> **TASK STATEMENT**
Collect every line below that contains the string "tuplet", treating uppercase and lowercase as different.

> **INPUT FOR THIS TASK**
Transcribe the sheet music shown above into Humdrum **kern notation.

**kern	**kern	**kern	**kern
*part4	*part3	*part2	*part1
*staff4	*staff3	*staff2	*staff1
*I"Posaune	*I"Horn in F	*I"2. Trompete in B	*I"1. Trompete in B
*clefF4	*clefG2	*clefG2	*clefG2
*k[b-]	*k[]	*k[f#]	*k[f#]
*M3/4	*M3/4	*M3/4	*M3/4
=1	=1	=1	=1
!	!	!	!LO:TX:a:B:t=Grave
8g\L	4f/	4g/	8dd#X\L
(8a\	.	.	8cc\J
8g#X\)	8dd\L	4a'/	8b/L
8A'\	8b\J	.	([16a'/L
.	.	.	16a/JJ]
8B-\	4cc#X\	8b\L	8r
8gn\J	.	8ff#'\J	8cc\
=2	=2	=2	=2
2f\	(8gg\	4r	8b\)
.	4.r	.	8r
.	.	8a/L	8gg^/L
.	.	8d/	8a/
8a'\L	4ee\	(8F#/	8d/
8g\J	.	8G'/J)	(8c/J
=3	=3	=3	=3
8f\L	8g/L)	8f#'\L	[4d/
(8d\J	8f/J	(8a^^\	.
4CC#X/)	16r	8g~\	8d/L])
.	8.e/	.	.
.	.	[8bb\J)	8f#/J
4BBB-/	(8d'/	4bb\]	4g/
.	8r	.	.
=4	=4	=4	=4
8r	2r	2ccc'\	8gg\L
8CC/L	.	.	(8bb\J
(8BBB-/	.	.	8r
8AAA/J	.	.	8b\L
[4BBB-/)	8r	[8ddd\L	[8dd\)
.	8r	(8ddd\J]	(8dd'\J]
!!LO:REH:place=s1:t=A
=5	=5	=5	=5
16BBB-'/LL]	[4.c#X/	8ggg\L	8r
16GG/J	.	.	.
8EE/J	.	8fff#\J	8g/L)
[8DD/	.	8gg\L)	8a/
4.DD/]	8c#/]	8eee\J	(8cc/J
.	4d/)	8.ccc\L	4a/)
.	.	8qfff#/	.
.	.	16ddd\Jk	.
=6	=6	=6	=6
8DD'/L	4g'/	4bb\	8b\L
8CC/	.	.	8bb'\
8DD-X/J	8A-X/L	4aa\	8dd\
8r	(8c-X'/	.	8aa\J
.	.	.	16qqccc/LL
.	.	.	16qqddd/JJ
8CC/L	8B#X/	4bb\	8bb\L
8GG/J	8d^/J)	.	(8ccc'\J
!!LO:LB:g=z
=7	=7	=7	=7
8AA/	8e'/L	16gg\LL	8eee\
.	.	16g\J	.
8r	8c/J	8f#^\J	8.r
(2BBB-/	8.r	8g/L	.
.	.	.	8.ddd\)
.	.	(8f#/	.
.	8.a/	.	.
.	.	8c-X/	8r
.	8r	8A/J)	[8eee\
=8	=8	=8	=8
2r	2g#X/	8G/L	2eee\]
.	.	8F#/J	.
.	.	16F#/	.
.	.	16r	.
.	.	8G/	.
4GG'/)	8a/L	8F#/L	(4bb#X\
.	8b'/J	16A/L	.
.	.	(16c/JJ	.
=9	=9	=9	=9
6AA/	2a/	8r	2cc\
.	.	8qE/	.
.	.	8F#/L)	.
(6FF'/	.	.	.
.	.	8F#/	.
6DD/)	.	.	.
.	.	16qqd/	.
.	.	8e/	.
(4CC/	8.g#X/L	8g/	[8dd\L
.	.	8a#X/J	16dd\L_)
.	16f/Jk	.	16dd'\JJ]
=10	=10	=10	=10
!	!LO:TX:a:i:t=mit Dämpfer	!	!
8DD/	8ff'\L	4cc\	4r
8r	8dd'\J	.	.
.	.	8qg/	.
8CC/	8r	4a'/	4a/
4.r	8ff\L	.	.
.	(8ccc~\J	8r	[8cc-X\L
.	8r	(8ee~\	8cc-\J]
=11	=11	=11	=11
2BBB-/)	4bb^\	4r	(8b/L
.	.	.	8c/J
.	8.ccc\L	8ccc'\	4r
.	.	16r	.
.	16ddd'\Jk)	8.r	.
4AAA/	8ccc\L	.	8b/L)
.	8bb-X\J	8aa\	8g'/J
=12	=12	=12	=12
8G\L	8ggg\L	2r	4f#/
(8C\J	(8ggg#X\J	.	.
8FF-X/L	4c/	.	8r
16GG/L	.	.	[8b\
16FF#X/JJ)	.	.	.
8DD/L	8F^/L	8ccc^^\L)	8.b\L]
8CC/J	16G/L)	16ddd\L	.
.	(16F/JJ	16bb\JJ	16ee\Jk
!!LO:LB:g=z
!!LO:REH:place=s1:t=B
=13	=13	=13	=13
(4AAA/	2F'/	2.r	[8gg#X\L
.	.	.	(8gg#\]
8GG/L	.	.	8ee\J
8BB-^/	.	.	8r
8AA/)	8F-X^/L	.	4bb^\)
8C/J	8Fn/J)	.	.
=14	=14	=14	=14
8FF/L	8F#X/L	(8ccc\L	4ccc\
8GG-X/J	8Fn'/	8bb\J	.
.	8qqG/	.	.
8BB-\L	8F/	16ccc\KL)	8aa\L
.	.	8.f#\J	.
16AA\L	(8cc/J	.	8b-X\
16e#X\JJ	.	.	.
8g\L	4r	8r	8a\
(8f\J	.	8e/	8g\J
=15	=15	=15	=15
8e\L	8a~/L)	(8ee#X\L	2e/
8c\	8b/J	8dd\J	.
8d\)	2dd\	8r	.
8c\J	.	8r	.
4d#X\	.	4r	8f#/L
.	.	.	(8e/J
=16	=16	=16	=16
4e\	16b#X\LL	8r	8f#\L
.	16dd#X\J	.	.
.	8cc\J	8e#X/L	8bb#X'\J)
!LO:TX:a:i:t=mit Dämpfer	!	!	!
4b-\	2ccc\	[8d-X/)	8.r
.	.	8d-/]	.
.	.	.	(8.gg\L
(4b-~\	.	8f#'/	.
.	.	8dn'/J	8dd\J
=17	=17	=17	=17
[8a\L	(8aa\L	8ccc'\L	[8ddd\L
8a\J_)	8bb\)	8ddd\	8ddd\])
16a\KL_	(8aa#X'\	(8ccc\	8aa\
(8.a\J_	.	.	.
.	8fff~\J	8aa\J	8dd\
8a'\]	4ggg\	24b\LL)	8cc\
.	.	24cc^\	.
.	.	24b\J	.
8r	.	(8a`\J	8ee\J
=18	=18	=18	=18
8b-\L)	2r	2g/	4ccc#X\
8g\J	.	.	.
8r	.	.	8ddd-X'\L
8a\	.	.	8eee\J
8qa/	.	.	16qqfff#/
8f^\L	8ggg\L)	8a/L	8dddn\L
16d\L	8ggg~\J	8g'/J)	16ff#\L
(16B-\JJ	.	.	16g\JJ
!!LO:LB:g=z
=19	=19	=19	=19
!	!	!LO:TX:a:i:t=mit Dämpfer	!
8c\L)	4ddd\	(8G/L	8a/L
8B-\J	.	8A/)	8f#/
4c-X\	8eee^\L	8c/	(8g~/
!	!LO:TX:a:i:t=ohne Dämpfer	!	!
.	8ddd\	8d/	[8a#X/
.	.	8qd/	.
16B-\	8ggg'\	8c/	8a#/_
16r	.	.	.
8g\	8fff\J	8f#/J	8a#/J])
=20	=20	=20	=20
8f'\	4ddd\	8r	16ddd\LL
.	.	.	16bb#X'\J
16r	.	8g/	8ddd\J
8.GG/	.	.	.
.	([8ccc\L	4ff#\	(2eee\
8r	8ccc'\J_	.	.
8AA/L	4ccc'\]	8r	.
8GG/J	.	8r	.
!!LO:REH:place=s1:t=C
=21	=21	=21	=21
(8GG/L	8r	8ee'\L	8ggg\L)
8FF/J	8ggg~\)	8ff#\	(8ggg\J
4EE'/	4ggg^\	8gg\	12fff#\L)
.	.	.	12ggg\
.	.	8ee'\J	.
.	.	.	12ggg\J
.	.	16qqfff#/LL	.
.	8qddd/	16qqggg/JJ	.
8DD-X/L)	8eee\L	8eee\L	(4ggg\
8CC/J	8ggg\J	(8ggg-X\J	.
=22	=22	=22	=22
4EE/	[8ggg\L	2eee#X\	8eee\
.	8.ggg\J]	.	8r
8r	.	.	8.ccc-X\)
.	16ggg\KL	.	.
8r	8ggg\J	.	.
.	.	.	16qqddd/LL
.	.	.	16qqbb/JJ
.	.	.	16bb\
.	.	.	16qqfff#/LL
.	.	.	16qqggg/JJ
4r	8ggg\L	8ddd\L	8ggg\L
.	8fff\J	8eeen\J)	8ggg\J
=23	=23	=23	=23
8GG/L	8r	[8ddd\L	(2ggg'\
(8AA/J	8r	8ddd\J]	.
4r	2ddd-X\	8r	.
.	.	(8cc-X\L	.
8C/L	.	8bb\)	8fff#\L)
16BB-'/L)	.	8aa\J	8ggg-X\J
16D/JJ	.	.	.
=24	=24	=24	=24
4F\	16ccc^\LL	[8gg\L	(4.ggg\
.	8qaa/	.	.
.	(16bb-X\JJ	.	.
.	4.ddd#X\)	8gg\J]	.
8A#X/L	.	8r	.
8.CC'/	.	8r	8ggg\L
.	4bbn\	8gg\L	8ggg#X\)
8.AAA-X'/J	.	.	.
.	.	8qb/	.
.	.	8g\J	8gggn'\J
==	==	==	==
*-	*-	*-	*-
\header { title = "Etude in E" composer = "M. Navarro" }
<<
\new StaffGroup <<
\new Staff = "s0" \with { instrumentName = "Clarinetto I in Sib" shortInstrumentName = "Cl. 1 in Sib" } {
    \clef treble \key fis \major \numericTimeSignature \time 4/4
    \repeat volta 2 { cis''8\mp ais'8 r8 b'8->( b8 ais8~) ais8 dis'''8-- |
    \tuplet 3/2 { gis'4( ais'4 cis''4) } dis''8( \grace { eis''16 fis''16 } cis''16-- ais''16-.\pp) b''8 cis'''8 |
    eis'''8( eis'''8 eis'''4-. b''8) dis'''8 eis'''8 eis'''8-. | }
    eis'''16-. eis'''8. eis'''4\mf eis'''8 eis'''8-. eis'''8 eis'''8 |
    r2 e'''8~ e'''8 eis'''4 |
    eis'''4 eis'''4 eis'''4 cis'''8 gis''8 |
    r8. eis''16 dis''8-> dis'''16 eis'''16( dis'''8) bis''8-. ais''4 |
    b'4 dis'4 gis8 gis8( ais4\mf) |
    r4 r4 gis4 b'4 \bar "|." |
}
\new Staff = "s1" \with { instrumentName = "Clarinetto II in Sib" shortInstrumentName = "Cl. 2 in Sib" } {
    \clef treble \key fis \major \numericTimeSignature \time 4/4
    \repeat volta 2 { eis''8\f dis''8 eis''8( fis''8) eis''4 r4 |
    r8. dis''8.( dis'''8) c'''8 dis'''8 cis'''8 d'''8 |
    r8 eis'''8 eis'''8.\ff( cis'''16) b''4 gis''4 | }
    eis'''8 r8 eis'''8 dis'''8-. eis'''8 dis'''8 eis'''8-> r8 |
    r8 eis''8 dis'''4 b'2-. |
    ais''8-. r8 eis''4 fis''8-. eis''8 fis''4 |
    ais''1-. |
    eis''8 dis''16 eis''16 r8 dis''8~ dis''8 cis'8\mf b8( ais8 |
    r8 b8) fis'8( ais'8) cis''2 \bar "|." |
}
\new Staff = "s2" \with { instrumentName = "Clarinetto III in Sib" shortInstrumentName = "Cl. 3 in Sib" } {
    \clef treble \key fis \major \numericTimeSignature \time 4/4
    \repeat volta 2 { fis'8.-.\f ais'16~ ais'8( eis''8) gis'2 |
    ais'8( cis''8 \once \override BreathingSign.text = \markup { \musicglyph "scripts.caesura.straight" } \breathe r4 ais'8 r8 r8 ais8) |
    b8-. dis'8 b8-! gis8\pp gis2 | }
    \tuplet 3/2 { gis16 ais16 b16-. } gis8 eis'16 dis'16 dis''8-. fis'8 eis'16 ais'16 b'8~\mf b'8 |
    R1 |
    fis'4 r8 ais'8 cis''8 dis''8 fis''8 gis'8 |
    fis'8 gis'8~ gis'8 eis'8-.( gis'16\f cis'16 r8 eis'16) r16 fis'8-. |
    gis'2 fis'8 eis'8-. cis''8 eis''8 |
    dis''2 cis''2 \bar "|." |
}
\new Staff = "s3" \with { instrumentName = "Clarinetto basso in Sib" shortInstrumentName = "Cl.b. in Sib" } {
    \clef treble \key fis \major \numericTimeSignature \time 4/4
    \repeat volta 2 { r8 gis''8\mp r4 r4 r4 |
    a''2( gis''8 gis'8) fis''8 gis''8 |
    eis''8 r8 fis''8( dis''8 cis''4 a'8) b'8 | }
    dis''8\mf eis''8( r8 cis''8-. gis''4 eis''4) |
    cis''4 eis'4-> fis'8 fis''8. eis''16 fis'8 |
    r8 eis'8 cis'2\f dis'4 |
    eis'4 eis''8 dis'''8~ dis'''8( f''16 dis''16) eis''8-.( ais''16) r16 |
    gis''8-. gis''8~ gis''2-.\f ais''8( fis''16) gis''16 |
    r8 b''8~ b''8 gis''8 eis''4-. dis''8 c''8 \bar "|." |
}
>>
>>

> **WORKED SOLUTION**
    \tuplet 3/2 { gis'4( ais'4 cis''4) } dis''8( \grace { eis''16 fis''16 } cis''16-- ais''16-.\pp) b''8 cis'''8 |
    \tuplet 3/2 { gis16 ais16 b16-. } gis8 eis'16 dis'16 dis''8-. fis'8 eis'16 ais'16 b'8~\mf b'8 |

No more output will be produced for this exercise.